• Task to carry out:
Reproduce the data shown below exactly.

··· Records for processing ···

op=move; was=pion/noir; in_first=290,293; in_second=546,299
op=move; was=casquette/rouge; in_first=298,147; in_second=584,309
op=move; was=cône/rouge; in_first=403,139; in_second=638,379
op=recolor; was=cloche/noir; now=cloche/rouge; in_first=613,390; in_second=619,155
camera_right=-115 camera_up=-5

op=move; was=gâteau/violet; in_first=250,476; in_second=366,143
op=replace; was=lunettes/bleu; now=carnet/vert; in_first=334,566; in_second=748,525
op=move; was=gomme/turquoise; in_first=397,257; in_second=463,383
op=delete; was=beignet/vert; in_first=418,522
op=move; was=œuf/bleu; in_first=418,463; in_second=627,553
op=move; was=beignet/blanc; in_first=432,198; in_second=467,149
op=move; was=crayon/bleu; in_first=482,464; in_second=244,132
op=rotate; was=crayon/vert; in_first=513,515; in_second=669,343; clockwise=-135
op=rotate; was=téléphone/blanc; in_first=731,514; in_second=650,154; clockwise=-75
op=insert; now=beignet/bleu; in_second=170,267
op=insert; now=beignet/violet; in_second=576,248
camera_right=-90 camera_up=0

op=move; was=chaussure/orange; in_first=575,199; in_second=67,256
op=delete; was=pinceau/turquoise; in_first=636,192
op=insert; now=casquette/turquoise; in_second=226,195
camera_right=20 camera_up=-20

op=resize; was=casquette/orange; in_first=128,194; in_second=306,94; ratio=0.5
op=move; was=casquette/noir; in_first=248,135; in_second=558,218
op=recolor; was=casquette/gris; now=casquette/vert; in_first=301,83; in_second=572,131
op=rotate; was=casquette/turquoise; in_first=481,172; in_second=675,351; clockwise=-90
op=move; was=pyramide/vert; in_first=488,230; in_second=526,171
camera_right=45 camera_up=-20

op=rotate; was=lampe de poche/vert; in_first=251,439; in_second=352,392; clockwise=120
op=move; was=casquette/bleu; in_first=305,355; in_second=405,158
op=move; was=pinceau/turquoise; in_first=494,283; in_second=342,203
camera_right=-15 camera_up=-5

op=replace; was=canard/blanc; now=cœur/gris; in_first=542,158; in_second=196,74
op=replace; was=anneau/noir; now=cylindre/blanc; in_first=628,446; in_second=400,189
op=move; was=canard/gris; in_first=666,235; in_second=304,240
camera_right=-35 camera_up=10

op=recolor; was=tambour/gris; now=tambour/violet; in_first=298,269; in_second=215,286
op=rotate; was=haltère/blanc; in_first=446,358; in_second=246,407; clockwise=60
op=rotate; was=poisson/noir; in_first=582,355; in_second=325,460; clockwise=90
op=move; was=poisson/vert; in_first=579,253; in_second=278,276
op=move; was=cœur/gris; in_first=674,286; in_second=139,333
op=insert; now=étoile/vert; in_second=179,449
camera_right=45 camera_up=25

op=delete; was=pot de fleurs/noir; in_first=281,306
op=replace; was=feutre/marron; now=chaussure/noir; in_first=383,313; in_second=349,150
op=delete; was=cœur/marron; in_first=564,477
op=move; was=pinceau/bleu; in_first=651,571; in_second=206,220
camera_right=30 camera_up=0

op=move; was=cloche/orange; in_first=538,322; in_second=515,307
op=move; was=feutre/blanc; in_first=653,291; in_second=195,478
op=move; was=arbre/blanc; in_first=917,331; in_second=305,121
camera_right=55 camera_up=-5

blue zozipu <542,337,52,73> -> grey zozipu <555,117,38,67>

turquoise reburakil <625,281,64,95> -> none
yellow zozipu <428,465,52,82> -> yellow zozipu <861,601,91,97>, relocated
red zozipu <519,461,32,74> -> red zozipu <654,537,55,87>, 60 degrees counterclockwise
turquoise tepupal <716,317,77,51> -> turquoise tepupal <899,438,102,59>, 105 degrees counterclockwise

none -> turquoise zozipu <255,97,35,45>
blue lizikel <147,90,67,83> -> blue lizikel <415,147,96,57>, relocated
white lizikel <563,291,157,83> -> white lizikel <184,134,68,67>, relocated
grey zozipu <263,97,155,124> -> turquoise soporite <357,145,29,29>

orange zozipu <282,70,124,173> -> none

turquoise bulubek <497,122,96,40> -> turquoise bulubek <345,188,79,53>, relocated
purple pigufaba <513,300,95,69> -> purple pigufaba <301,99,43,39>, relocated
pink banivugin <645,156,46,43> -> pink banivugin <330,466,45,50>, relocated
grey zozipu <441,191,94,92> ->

···

• Exercise solution:
op=move; was=pion/noir; in_first=290,293; in_second=546,299
op=move; was=casquette/rouge; in_first=298,147; in_second=584,309
op=move; was=cône/rouge; in_first=403,139; in_second=638,379
op=recolor; was=cloche/noir; now=cloche/rouge; in_first=613,390; in_second=619,155
camera_right=-115 camera_up=-5

op=move; was=gâteau/violet; in_first=250,476; in_second=366,143
op=replace; was=lunettes/bleu; now=carnet/vert; in_first=334,566; in_second=748,525
op=move; was=gomme/turquoise; in_first=397,257; in_second=463,383
op=delete; was=beignet/vert; in_first=418,522
op=move; was=œuf/bleu; in_first=418,463; in_second=627,553
op=move; was=beignet/blanc; in_first=432,198; in_second=467,149
op=move; was=crayon/bleu; in_first=482,464; in_second=244,132
op=rotate; was=crayon/vert; in_first=513,515; in_second=669,343; clockwise=-135
op=rotate; was=téléphone/blanc; in_first=731,514; in_second=650,154; clockwise=-75
op=insert; now=beignet/bleu; in_second=170,267
op=insert; now=beignet/violet; in_second=576,248
camera_right=-90 camera_up=0

op=move; was=chaussure/orange; in_first=575,199; in_second=67,256
op=delete; was=pinceau/turquoise; in_first=636,192
op=insert; now=casquette/turquoise; in_second=226,195
camera_right=20 camera_up=-20

op=resize; was=casquette/orange; in_first=128,194; in_second=306,94; ratio=0.5
op=move; was=casquette/noir; in_first=248,135; in_second=558,218
op=recolor; was=casquette/gris; now=casquette/vert; in_first=301,83; in_second=572,131
op=rotate; was=casquette/turquoise; in_first=481,172; in_second=675,351; clockwise=-90
op=move; was=pyramide/vert; in_first=488,230; in_second=526,171
camera_right=45 camera_up=-20

op=rotate; was=lampe de poche/vert; in_first=251,439; in_second=352,392; clockwise=120
op=move; was=casquette/bleu; in_first=305,355; in_second=405,158
op=move; was=pinceau/turquoise; in_first=494,283; in_second=342,203
camera_right=-15 camera_up=-5

op=replace; was=canard/blanc; now=cœur/gris; in_first=542,158; in_second=196,74
op=replace; was=anneau/noir; now=cylindre/blanc; in_first=628,446; in_second=400,189
op=move; was=canard/gris; in_first=666,235; in_second=304,240
camera_right=-35 camera_up=10

op=recolor; was=tambour/gris; now=tambour/violet; in_first=298,269; in_second=215,286
op=rotate; was=haltère/blanc; in_first=446,358; in_second=246,407; clockwise=60
op=rotate; was=poisson/noir; in_first=582,355; in_second=325,460; clockwise=90
op=move; was=poisson/vert; in_first=579,253; in_second=278,276
op=move; was=cœur/gris; in_first=674,286; in_second=139,333
op=insert; now=étoile/vert; in_second=179,449
camera_right=45 camera_up=25

op=delete; was=pot de fleurs/noir; in_first=281,306
op=replace; was=feutre/marron; now=chaussure/noir; in_first=383,313; in_second=349,150
op=delete; was=cœur/marron; in_first=564,477
op=move; was=pinceau/bleu; in_first=651,571; in_second=206,220
camera_right=30 camera_up=0

op=move; was=cloche/orange; in_first=538,322; in_second=515,307
op=move; was=feutre/blanc; in_first=653,291; in_second=195,478
op=move; was=arbre/blanc; in_first=917,331; in_second=305,121
camera_right=55 camera_up=-5

blue zozipu <542,337,52,73> -> grey zozipu <555,117,38,67>

turquoise reburakil <625,281,64,95> -> none
yellow zozipu <428,465,52,82> -> yellow zozipu <861,601,91,97>, relocated
red zozipu <519,461,32,74> -> red zozipu <654,537,55,87>, 60 degrees counterclockwise
turquoise tepupal <716,317,77,51> -> turquoise tepupal <899,438,102,59>, 105 degrees counterclockwise

none -> turquoise zozipu <255,97,35,45>
blue lizikel <147,90,67,83> -> blue lizikel <415,147,96,57>, relocated
white lizikel <563,291,157,83> -> white lizikel <184,134,68,67>, relocated
grey zozipu <263,97,155,124> -> turquoise soporite <357,145,29,29>

orange zozipu <282,70,124,173> -> none

turquoise bulubek <497,122,96,40> -> turquoise bulubek <345,188,79,53>, relocated
purple pigufaba <513,300,95,69> -> purple pigufaba <301,99,43,39>, relocated
pink banivugin <645,156,46,43> -> pink banivugin <330,466,45,50>, relocated
grey zozipu <441,191,94,92> ->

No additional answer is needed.